[DATASET RECORDS — start]

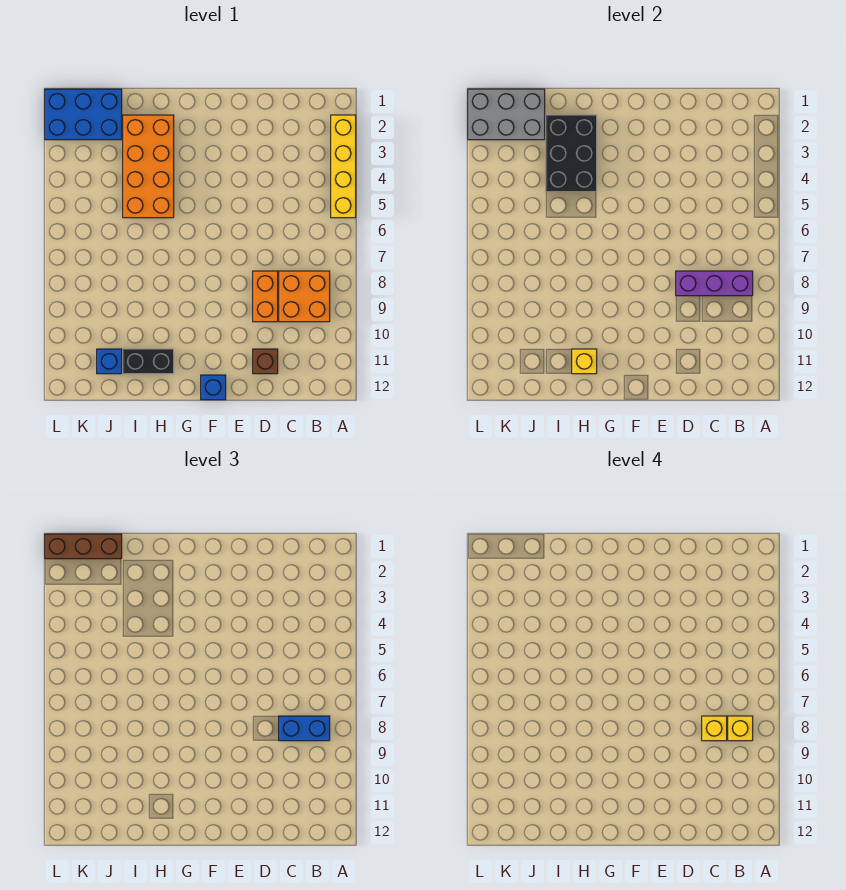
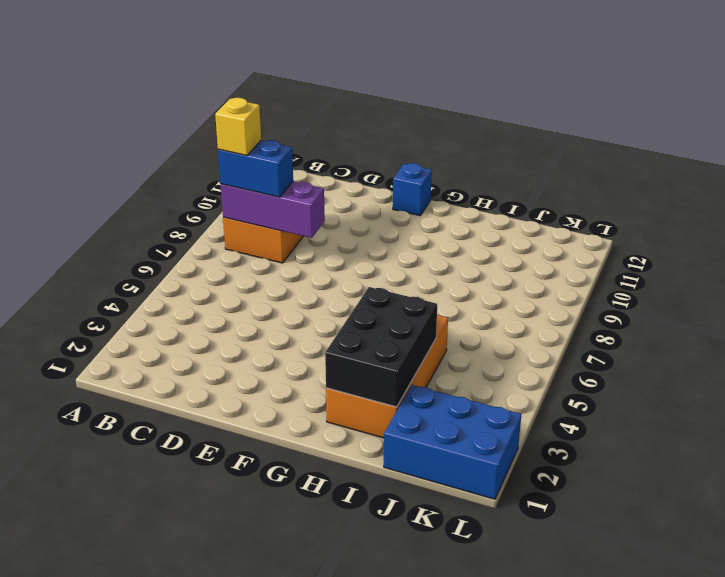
none -> yellow 1x4 brick [331,115,356,218]
none -> orange 1x2 brick [253,271,278,322]
none -> brown 1x1 brick [253,349,278,374]

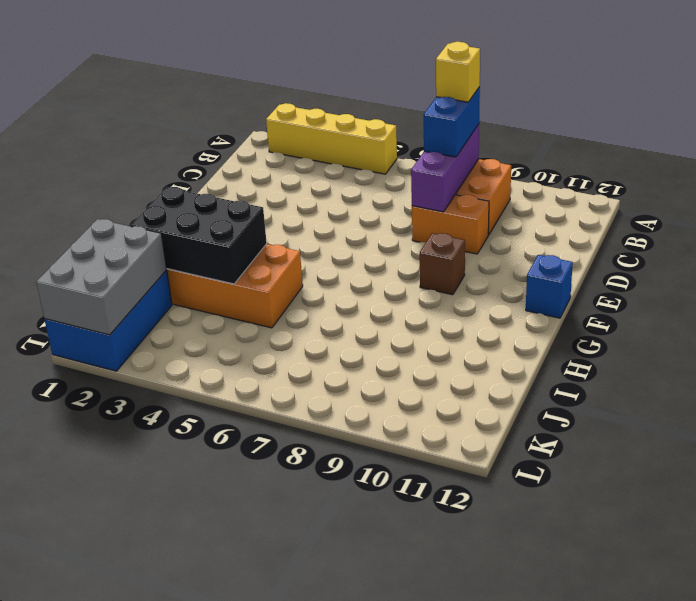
brown 1x1 brick [420,233,465,295] -> brown 1x1 brick moved to [253,349,278,374]
none -> black 1x2 brick [123,349,174,374]
none -> blue 1x1 brick [97,349,122,374]
none -> yellow 1x1 brick [572,349,597,374]

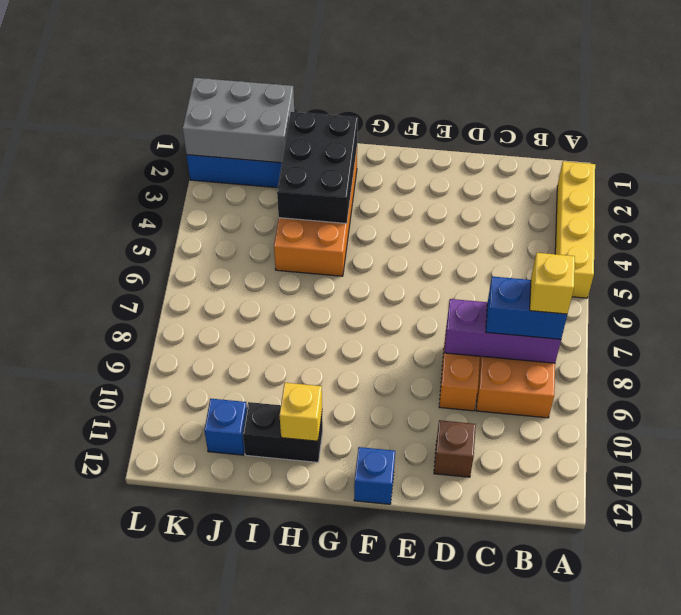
none -> brown 1x3 brick [45,534,122,559]
none -> yellow 1x1 brick [702,716,727,741]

[DATASET RECORDS — finish]

(EXERCISE REQUIREMENTS): Scan the material above for "yellow". Copy every line where it appears.

(SOLUTION TO THIS EXERCISE):
none -> yellow 1x4 brick [331,115,356,218]
none -> yellow 1x1 brick [572,349,597,374]
none -> yellow 1x1 brick [702,716,727,741]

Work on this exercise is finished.